Spatial object tracking data:
┄┄┄┄┄┄┄┄┄┄┄┄┄┄┄┄┄┄┄┄
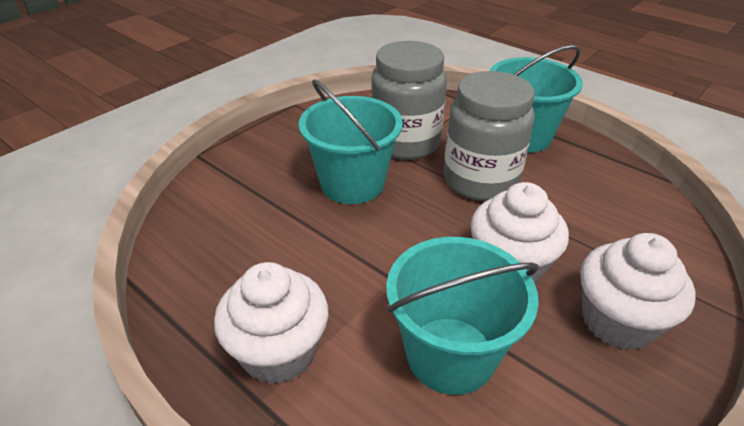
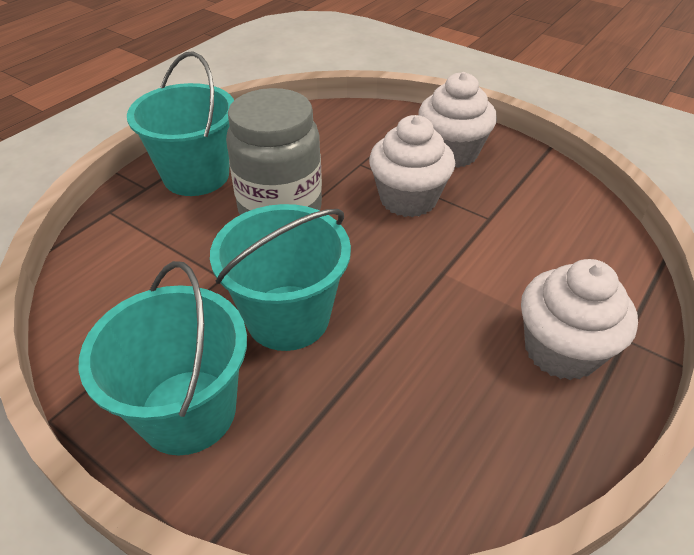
camera: 95 degrees left, 5 degrees up
(405, 143) = (198, 270): grey jar -> none
(450, 354) = (516, 236): turquoise bucket -> turquoise bucket (188, 411)

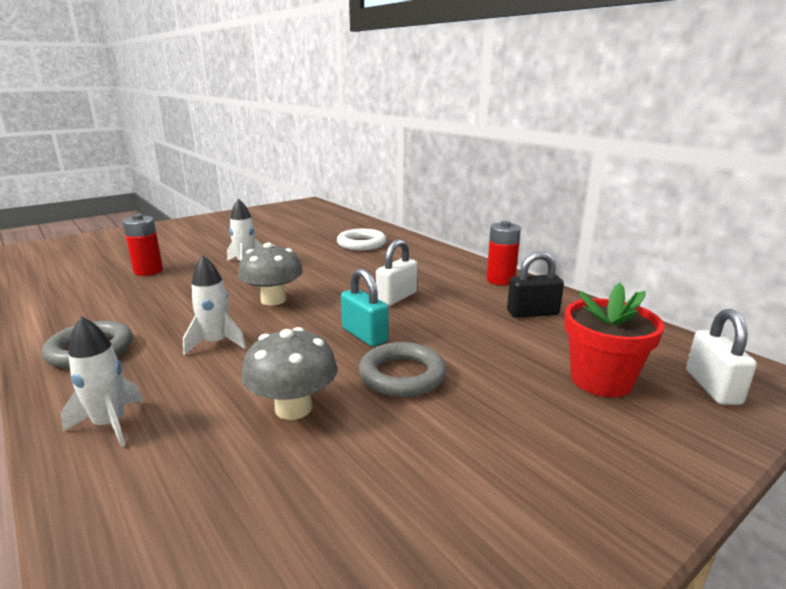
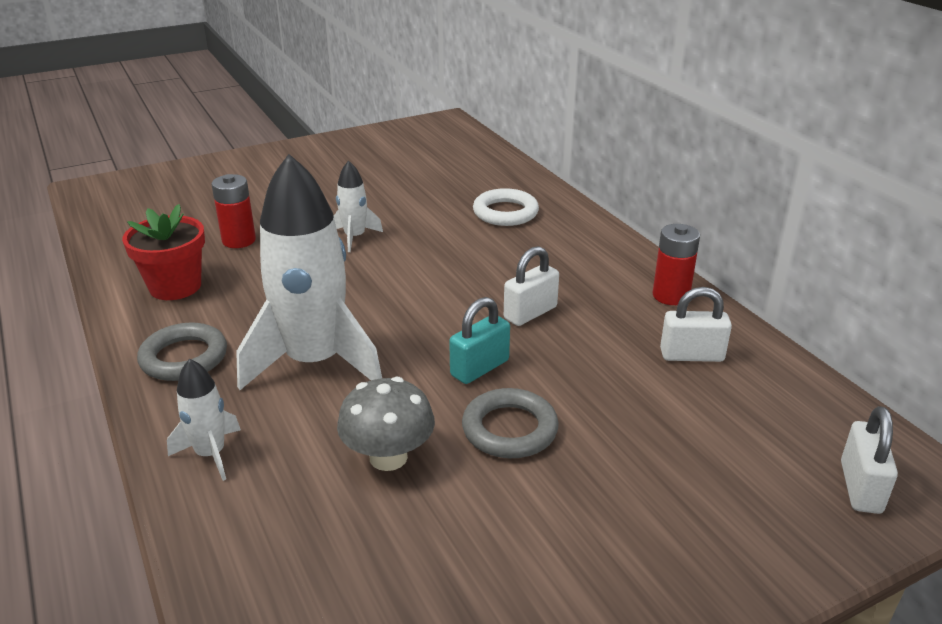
camera: 10 degrees right, 10 degrees up
(216, 343) = (314, 362): white rocket -> white rocket, size x2.15
(273, 300) = (382, 303): grey mushroom -> none
(364, 335) = (480, 368): turquoise padlock -> turquoise padlock turned 75 degrees clockwise
(532, 313) = (691, 355): black padlock -> white padlock
(601, 380) = (733, 462): red flower pot -> red flower pot (175, 286)

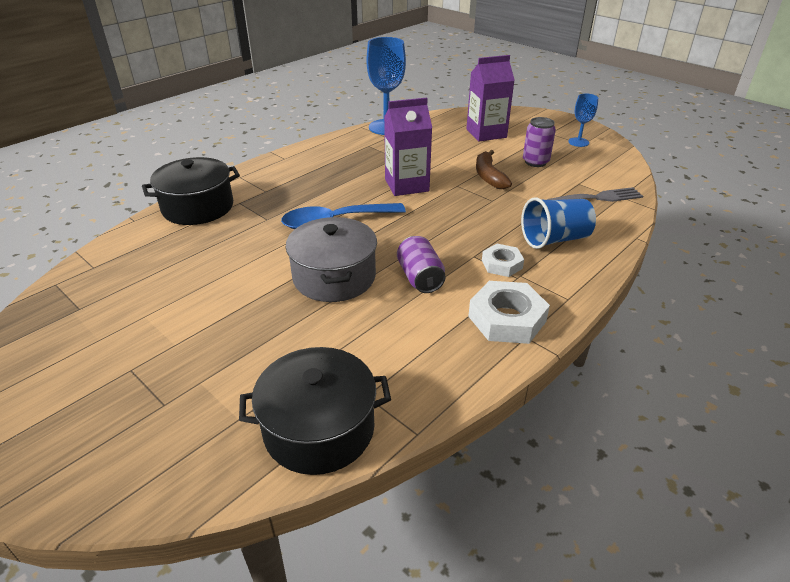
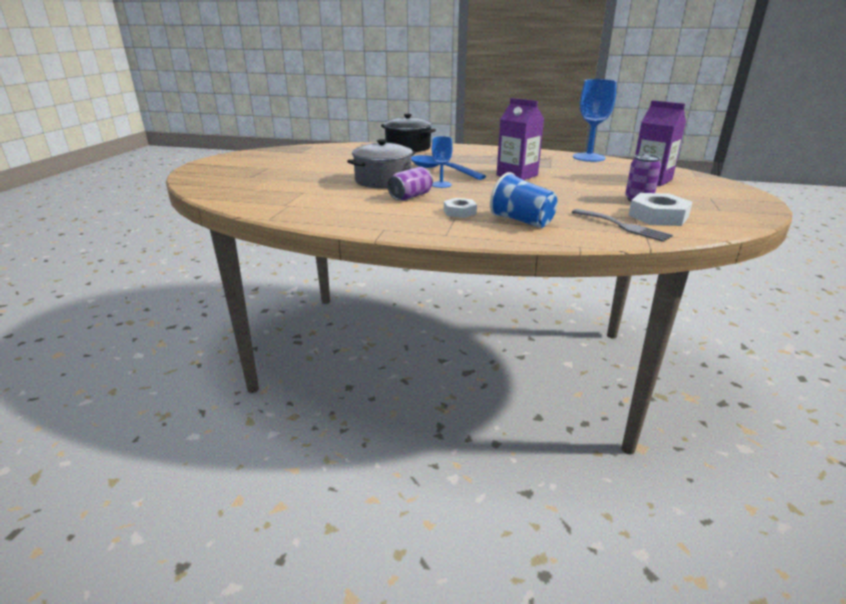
camera: 60 degrees right, 10 degrees down
(319, 429) = (256, 201): black pot -> none
(489, 176) = (579, 191): brown banana -> none
(507, 319) = (396, 222): white nut -> white nut (658, 216)
(578, 142) = (718, 208): blue goblet -> blue goblet (441, 184)

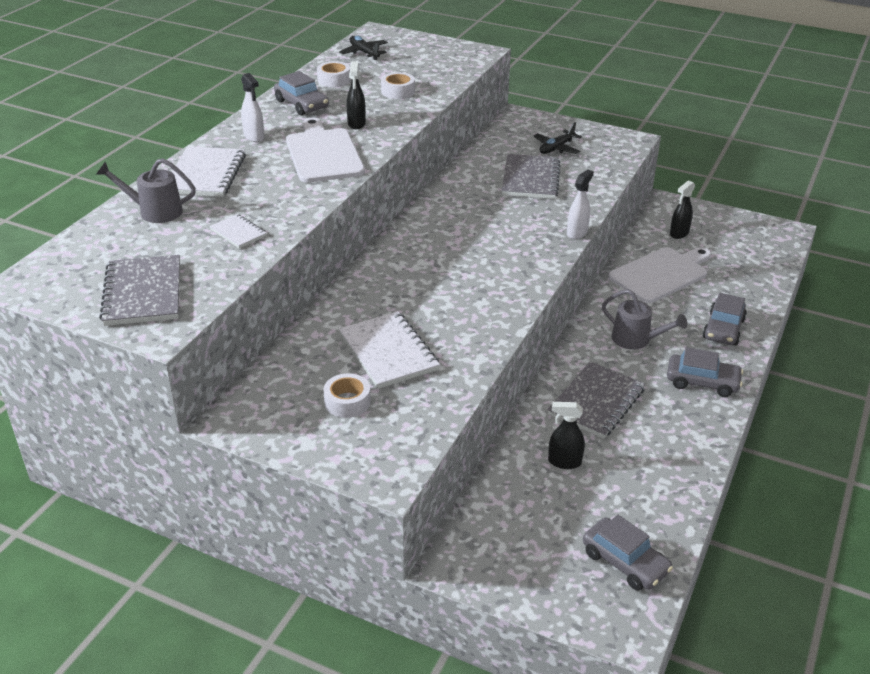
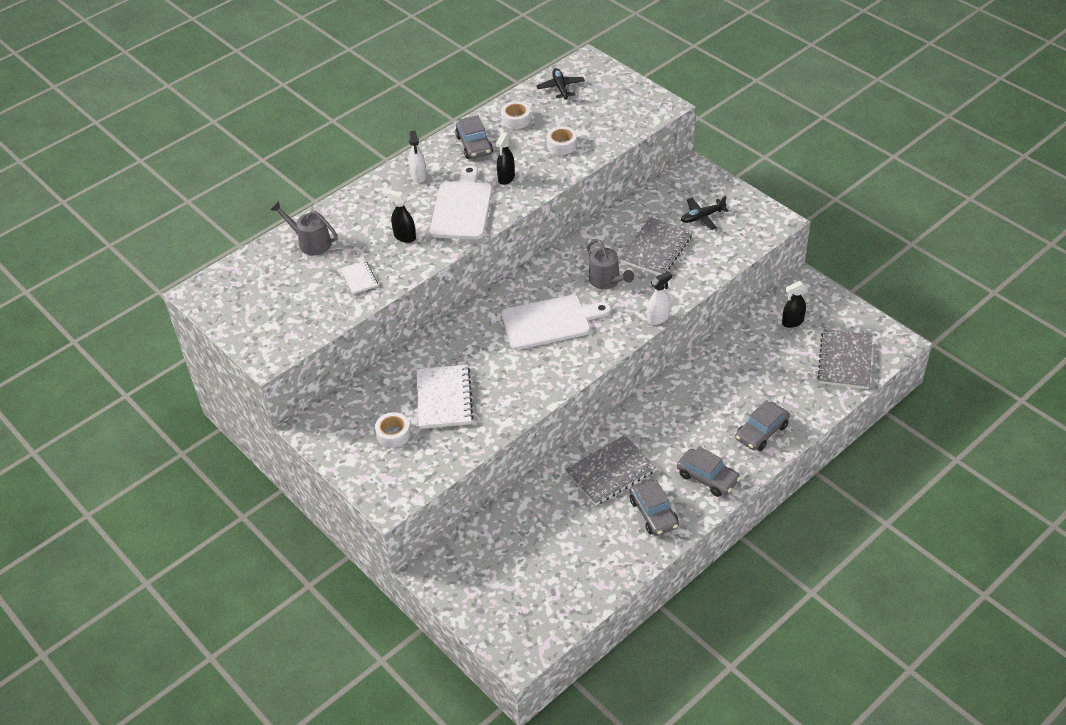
camera: 25 degrees right, 10 degrees up
(143, 293) = (271, 320): grey notebook -> grey notebook (845, 361)
(205, 174) = (363, 211): white notebook -> none
(564, 462) = (554, 516): black spray bottle -> black spray bottle (404, 237)
(625, 562) = (548, 607): grey car -> grey car (654, 513)
(636, 340) = (680, 423): grey watering can -> grey watering can (607, 281)
(661, 274) = (746, 362): white cutting board -> white cutting board (549, 322)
┄┄┄┄┄┄┄┄┄┄┄┄┄┄┄┄┄┄┄┄
● **WORK TASK**
Print an exact copy of the lines above, from the one containing "(405, 143) = (198, 270): grey jar -> none" through the one containing "(364, 335) = (480, 368): turquoise", and leave out the pictures.

● **EXPECTED OUTPUT**
(405, 143) = (198, 270): grey jar -> none
(450, 354) = (516, 236): turquoise bucket -> turquoise bucket (188, 411)

camera: 10 degrees right, 10 degrees up
(216, 343) = (314, 362): white rocket -> white rocket, size x2.15
(273, 300) = (382, 303): grey mushroom -> none
(364, 335) = (480, 368): turquoise padlock -> turquoise padlock turned 75 degrees clockwise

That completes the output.